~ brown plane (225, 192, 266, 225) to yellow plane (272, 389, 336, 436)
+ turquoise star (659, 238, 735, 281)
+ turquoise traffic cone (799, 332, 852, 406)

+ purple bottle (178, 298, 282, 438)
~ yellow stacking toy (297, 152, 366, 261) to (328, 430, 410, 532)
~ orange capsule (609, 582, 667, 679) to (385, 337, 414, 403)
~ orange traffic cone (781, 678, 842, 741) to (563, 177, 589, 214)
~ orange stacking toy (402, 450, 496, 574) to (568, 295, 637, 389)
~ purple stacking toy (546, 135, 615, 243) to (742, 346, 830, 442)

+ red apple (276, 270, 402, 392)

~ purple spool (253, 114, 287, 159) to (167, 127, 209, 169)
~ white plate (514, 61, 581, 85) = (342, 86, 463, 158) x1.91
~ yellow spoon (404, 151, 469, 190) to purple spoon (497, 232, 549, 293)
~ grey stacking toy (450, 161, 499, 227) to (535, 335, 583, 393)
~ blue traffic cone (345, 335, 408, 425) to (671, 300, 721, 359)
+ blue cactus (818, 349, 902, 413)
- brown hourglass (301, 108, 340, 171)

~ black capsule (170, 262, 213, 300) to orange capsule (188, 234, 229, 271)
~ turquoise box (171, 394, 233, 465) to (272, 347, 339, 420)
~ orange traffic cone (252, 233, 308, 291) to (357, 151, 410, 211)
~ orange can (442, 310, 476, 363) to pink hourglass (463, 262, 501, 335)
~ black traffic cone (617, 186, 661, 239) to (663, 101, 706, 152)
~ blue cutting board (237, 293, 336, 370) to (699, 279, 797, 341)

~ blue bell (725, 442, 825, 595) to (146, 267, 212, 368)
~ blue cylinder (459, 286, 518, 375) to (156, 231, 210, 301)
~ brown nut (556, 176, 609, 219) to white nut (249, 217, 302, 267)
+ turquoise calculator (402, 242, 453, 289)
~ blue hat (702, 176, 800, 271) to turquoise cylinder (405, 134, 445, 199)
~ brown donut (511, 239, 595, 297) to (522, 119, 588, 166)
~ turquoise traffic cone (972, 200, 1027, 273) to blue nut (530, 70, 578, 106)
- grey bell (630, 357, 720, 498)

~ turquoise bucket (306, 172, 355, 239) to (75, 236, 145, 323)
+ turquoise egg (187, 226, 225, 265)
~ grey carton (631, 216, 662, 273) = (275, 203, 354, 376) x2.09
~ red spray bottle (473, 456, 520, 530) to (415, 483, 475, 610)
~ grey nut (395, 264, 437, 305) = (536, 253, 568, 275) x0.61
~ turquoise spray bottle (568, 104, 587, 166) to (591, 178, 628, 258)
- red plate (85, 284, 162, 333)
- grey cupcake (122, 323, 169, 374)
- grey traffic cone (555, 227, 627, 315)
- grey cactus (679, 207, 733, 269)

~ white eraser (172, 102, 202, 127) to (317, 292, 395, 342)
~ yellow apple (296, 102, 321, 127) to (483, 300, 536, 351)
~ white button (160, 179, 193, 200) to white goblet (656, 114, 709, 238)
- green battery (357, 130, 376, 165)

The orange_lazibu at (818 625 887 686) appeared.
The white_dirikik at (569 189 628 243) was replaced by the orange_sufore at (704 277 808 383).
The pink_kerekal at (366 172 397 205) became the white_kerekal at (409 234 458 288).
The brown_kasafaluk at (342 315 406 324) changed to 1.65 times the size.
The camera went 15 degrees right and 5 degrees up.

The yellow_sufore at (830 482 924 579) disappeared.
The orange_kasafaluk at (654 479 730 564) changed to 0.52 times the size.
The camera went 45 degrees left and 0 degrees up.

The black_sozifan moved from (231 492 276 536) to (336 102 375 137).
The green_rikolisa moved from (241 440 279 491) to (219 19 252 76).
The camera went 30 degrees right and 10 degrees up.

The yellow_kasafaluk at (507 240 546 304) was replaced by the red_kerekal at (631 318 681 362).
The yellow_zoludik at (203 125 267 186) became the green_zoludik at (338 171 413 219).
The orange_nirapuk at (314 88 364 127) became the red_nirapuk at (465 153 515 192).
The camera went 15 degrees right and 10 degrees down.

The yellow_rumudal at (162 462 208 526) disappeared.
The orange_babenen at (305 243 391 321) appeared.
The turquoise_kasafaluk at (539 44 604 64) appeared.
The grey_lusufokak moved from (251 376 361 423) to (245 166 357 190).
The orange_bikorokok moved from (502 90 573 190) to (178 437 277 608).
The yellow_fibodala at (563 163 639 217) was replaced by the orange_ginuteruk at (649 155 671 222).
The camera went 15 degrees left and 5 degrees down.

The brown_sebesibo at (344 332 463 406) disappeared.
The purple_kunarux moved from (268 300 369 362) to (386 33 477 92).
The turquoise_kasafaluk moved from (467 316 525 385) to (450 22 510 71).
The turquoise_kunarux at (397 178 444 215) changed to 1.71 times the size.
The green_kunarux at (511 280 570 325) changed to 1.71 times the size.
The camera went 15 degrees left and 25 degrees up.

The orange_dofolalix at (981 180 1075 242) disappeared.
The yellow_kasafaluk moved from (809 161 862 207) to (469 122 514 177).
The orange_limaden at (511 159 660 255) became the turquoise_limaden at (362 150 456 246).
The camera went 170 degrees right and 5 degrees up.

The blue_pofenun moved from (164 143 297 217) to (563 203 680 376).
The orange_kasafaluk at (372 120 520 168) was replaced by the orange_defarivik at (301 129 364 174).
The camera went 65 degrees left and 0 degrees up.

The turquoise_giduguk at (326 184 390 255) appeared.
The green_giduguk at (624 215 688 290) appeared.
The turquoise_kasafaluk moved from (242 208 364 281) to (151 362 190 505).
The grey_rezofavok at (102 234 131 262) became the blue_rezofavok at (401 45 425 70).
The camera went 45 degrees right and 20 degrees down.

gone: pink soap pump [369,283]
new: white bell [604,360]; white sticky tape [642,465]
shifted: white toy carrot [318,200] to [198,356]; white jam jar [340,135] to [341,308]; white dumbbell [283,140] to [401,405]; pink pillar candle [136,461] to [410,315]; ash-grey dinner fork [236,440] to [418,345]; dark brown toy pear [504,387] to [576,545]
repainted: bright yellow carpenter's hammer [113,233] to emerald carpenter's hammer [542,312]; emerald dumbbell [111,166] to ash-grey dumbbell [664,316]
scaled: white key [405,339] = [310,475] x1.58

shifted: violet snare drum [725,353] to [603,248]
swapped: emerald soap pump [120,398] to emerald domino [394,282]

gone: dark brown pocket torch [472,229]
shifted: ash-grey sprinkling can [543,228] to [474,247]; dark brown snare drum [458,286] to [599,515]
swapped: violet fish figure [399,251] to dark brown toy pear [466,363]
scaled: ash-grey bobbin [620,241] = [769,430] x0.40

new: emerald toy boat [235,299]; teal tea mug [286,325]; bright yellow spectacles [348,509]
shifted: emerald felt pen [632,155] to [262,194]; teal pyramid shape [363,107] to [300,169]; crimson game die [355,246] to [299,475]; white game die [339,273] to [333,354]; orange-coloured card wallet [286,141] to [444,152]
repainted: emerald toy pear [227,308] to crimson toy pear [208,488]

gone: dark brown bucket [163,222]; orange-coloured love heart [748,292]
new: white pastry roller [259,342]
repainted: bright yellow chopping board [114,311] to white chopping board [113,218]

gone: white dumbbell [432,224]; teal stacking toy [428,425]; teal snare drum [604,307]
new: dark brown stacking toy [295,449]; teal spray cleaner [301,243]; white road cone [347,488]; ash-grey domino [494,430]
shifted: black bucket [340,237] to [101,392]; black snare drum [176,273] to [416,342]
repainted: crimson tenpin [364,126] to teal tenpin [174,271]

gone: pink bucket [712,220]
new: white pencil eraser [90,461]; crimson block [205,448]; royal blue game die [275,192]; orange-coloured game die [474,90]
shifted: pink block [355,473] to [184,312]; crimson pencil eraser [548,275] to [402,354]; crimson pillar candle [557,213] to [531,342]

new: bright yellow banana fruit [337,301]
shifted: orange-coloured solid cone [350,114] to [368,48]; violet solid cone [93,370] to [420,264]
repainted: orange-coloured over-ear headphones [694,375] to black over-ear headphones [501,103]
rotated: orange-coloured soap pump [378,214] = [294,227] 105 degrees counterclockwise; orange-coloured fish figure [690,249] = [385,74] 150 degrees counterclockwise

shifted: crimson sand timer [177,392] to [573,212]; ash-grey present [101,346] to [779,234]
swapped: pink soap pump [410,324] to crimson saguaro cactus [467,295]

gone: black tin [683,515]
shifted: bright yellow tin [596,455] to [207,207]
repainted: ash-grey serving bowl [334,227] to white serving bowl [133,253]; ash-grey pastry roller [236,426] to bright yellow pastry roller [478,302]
□ □ □ □
▶ _What you will do_
What you return should be exactly the lines above, starting at the one with "The orange_lazibu at" and ending at the one with "The brown_kasafaluk at", and nothing else.

▶ _Response area_
The orange_lazibu at (818 625 887 686) appeared.
The white_dirikik at (569 189 628 243) was replaced by the orange_sufore at (704 277 808 383).
The pink_kerekal at (366 172 397 205) became the white_kerekal at (409 234 458 288).
The brown_kasafaluk at (342 315 406 324) changed to 1.65 times the size.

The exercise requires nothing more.